[Data excerpts]
▼

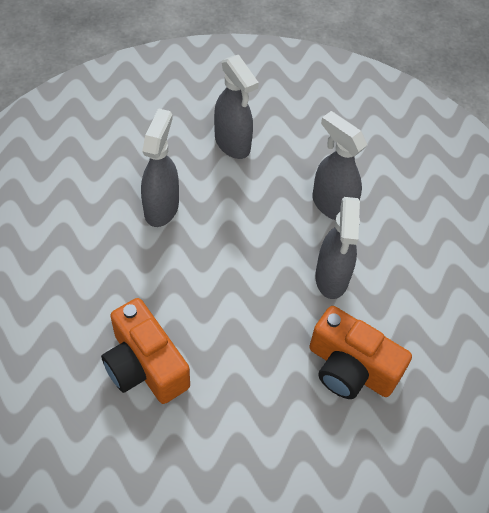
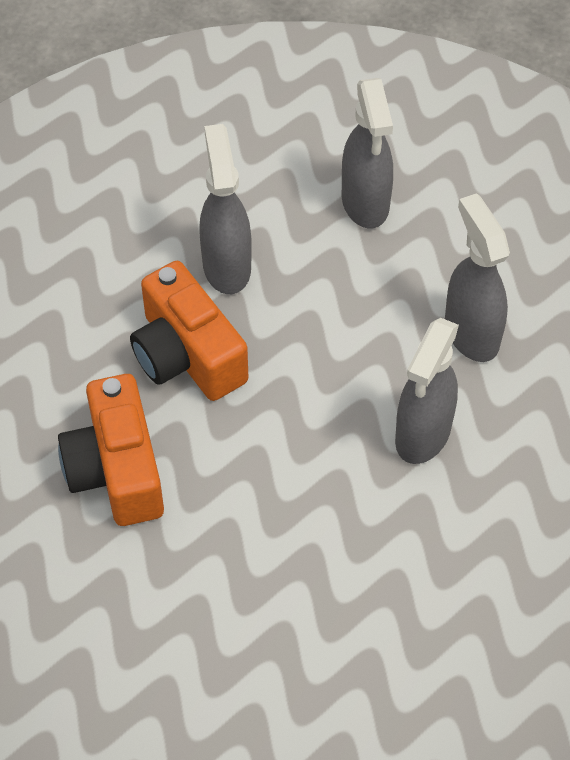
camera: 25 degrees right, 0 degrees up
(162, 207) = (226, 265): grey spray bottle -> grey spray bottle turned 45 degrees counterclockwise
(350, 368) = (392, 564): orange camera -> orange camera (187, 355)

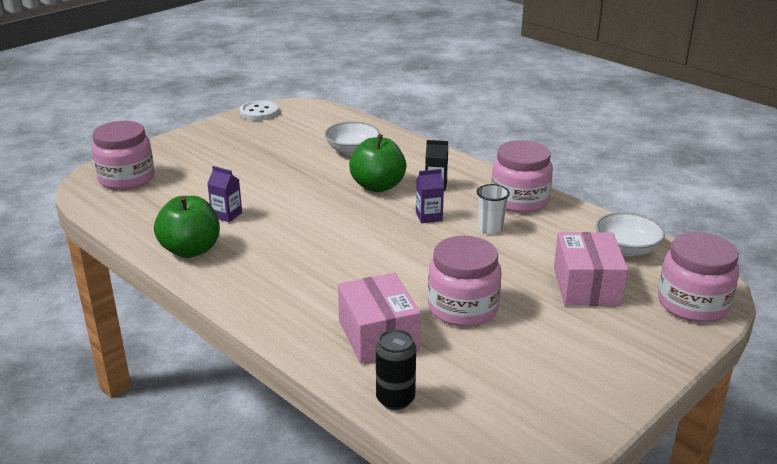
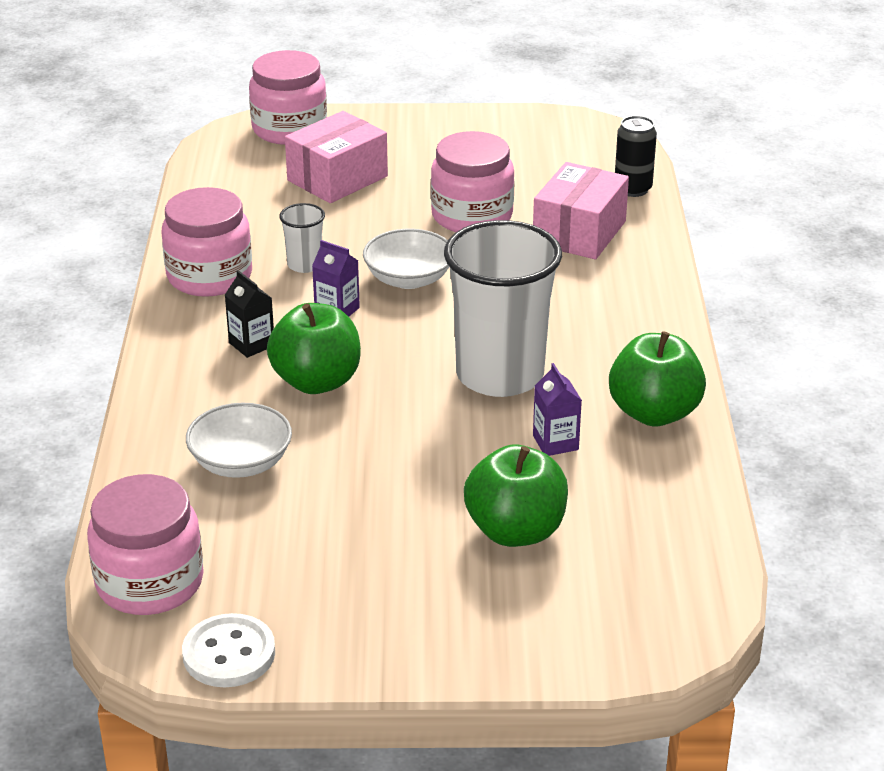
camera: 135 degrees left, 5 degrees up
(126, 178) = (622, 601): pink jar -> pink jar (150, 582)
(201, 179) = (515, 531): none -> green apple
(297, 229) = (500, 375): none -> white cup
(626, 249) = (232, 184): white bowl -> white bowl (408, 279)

▲

**TASK DESCRIPTION**: Find the lines above with the word "camera". Copy them out.

**WORKED SOLUTION**:
camera: 25 degrees right, 0 degrees up
(350, 368) = (392, 564): orange camera -> orange camera (187, 355)
camera: 135 degrees left, 5 degrees up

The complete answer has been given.